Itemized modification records
——————

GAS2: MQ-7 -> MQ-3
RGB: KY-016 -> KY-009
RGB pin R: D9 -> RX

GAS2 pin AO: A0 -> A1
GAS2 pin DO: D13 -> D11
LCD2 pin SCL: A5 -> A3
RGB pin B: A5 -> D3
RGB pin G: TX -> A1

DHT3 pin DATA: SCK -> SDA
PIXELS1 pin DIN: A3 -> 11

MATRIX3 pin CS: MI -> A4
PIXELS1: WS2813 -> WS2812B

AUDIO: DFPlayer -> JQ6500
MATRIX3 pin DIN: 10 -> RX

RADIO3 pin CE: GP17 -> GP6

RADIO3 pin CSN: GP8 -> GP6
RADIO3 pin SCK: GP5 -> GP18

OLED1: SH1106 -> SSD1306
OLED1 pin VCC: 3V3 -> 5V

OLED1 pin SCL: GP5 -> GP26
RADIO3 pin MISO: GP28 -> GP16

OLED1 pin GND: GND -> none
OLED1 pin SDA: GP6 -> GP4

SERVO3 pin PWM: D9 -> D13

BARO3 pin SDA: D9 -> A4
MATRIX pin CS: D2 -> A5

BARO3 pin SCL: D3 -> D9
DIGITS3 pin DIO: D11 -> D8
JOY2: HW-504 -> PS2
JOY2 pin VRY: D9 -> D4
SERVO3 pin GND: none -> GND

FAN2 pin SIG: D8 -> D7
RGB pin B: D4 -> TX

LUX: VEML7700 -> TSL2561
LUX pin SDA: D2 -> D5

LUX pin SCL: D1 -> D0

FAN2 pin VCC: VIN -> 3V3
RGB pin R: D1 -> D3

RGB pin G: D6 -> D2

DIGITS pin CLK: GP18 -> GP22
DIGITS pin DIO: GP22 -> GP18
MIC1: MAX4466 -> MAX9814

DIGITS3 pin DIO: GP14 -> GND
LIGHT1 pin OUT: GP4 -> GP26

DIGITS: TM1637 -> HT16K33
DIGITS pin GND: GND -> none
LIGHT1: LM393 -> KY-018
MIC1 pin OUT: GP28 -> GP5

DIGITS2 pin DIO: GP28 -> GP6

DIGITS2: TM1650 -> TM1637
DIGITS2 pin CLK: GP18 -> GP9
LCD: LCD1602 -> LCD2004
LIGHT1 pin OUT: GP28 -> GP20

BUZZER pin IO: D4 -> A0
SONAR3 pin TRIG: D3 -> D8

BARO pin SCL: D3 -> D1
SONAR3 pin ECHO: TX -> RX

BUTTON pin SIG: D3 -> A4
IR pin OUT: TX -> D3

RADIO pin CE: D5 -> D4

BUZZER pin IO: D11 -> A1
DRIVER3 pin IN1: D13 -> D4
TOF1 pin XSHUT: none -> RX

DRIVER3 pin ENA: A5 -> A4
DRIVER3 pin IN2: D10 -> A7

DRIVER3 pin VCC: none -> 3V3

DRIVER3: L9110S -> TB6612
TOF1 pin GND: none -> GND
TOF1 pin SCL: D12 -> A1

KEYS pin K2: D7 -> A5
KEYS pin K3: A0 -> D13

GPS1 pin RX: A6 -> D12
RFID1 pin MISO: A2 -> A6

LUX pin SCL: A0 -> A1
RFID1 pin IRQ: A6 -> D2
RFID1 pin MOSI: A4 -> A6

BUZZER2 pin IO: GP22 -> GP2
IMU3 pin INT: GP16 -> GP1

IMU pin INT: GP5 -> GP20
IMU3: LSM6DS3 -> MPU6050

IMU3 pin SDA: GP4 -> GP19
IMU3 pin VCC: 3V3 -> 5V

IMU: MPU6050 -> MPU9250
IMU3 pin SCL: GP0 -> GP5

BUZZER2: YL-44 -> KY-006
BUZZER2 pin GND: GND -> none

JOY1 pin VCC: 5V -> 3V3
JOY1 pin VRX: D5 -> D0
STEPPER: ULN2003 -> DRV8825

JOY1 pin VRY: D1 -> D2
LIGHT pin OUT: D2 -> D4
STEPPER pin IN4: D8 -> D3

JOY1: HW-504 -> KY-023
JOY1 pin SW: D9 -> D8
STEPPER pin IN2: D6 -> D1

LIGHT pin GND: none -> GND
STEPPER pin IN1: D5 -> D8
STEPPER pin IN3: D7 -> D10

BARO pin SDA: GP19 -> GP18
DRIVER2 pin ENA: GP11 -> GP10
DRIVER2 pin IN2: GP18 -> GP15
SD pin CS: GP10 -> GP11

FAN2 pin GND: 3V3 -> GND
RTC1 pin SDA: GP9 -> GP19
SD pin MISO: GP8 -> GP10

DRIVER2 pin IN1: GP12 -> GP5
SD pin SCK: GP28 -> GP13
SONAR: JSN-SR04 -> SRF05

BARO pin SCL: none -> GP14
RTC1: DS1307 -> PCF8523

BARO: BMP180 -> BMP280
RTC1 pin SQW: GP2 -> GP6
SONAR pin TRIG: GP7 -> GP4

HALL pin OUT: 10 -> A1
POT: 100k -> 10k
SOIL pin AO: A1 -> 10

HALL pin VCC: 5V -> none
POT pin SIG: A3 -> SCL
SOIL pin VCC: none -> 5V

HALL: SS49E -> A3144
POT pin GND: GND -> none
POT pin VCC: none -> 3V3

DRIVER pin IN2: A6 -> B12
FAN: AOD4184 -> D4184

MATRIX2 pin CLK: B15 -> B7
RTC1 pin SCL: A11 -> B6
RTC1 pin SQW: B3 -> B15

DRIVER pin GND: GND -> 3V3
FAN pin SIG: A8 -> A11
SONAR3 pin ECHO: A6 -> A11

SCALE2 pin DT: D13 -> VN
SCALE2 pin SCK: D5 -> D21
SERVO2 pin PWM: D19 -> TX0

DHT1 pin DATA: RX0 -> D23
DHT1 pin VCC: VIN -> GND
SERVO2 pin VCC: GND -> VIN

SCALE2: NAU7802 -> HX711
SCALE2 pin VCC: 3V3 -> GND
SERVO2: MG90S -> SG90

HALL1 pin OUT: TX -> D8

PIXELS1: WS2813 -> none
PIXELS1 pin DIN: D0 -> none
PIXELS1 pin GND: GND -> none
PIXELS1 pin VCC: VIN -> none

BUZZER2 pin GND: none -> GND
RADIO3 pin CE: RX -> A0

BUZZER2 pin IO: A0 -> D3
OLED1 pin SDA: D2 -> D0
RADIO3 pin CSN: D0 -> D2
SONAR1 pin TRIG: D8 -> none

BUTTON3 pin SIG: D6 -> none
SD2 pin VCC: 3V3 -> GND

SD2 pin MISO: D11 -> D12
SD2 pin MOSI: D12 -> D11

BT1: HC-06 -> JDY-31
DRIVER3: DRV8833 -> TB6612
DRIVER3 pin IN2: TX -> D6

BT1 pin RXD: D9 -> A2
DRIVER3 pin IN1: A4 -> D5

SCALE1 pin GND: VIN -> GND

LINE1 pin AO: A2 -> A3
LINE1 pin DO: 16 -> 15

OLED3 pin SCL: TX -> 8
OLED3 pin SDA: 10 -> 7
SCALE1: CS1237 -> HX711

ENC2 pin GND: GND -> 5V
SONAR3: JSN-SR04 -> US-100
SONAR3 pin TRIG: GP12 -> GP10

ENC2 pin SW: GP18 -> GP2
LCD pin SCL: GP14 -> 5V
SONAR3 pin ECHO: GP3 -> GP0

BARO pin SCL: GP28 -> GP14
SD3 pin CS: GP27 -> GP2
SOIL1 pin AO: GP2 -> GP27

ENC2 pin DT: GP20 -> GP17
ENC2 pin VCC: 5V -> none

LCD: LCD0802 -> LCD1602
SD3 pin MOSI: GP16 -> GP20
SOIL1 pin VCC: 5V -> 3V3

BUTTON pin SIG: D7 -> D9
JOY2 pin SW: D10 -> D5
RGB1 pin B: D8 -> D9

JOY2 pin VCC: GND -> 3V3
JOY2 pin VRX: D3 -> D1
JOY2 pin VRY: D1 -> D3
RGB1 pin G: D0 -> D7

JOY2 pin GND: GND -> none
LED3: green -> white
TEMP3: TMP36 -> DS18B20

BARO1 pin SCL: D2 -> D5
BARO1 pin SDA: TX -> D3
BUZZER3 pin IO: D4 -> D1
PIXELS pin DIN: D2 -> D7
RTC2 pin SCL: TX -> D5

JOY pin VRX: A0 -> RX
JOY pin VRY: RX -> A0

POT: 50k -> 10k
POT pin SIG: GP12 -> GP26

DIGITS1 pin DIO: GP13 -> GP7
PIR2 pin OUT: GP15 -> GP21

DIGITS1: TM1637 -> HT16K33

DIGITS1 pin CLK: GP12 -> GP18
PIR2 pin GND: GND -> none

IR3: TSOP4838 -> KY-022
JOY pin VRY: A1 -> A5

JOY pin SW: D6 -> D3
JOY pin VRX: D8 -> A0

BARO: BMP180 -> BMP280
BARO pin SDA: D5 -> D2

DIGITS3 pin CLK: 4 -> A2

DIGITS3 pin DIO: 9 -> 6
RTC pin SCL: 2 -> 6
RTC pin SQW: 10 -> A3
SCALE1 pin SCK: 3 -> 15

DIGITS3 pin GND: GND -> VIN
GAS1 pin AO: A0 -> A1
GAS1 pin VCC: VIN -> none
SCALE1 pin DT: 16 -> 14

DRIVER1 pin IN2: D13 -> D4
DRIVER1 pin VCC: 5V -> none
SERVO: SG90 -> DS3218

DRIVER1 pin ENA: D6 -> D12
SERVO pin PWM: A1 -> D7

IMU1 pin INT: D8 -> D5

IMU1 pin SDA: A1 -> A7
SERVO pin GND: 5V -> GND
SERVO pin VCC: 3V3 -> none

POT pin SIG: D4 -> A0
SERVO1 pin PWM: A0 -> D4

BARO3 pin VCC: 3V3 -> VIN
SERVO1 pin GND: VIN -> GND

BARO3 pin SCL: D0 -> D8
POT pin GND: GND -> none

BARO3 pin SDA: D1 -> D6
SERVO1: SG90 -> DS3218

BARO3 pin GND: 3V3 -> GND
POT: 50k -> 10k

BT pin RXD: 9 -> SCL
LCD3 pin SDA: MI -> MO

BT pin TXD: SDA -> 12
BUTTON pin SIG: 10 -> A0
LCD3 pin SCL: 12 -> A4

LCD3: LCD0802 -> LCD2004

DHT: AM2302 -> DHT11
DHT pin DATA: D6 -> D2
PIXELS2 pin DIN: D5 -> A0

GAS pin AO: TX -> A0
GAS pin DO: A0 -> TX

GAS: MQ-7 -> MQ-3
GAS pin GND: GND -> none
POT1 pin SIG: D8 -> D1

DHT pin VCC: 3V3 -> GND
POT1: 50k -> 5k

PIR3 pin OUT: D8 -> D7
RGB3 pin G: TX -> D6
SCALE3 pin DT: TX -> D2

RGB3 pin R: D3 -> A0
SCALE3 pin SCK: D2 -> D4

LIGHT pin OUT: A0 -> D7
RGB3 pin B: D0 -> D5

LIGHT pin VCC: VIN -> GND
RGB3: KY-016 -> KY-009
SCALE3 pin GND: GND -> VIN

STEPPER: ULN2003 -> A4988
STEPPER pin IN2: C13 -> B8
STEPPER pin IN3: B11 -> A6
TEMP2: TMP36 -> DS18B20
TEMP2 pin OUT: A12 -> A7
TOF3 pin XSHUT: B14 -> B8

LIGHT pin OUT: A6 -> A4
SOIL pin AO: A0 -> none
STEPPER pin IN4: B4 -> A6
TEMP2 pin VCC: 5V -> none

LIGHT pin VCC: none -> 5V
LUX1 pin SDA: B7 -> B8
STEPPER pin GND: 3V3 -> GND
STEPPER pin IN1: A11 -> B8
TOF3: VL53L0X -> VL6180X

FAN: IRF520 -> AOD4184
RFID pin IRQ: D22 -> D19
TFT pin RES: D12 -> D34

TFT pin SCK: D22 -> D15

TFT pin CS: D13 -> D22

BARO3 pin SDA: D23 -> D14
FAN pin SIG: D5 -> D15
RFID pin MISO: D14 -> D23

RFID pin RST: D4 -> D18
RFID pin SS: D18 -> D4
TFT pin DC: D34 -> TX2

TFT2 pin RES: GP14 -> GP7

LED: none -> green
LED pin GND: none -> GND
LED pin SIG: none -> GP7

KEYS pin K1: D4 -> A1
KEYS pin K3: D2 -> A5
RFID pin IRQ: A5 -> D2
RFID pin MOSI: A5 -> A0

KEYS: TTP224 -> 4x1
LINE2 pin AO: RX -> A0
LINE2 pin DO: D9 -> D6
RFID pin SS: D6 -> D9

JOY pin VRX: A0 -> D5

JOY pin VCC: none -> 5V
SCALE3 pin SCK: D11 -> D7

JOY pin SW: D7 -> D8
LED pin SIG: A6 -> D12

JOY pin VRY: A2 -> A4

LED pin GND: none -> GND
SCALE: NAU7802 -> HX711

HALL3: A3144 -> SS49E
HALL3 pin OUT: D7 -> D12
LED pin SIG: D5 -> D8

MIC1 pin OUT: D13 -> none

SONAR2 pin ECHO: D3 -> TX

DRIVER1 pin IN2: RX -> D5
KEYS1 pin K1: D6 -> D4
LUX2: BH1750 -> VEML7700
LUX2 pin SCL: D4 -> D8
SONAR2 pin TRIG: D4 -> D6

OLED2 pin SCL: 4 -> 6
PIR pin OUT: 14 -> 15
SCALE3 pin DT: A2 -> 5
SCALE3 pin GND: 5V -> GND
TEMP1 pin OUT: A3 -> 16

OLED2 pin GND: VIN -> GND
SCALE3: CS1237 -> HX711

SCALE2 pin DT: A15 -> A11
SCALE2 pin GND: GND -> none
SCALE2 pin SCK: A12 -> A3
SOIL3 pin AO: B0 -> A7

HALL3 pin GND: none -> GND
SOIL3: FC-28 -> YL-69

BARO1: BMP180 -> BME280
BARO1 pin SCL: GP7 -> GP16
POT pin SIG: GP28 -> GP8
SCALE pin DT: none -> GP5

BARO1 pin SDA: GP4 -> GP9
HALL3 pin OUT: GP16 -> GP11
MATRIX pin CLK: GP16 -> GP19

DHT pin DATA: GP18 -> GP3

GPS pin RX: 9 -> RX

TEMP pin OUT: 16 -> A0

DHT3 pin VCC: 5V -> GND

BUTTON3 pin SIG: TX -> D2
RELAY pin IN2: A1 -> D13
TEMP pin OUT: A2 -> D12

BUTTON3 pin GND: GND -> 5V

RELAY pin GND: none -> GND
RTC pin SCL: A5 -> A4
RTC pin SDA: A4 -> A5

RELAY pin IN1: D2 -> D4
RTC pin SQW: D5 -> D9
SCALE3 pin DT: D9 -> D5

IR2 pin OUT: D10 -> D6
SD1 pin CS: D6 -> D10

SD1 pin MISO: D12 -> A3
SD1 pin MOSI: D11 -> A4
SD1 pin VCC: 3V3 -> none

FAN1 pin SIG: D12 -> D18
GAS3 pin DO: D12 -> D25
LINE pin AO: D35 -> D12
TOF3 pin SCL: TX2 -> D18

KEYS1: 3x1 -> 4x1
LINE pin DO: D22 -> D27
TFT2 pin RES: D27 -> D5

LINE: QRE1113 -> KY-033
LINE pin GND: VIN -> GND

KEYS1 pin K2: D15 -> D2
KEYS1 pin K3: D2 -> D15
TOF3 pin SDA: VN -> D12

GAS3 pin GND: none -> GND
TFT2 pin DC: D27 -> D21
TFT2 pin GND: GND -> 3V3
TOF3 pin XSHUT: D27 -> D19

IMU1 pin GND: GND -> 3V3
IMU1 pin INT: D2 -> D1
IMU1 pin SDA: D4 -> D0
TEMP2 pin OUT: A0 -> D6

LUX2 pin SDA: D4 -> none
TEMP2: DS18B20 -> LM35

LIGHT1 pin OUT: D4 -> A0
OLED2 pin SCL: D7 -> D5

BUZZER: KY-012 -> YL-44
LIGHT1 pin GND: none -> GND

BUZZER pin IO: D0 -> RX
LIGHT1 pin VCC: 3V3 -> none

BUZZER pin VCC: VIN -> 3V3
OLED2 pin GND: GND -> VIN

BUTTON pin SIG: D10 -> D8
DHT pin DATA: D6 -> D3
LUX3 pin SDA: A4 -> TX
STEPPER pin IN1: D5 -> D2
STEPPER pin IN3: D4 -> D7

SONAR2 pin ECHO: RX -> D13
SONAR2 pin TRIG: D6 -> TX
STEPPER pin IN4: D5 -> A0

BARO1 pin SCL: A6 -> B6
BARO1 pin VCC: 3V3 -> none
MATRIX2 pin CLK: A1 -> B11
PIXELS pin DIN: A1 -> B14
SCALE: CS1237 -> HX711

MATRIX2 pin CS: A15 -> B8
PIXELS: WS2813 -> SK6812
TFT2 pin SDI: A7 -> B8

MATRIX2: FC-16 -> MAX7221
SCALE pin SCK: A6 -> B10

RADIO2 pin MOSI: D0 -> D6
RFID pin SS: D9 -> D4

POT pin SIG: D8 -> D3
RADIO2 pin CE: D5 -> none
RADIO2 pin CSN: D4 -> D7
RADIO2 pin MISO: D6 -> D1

——————

Show all lines in the entries above where the word "TRIG" appears.

SONAR3 pin TRIG: D3 -> D8
SONAR pin TRIG: GP7 -> GP4
SONAR1 pin TRIG: D8 -> none
SONAR3 pin TRIG: GP12 -> GP10
SONAR2 pin TRIG: D4 -> D6
SONAR2 pin TRIG: D6 -> TX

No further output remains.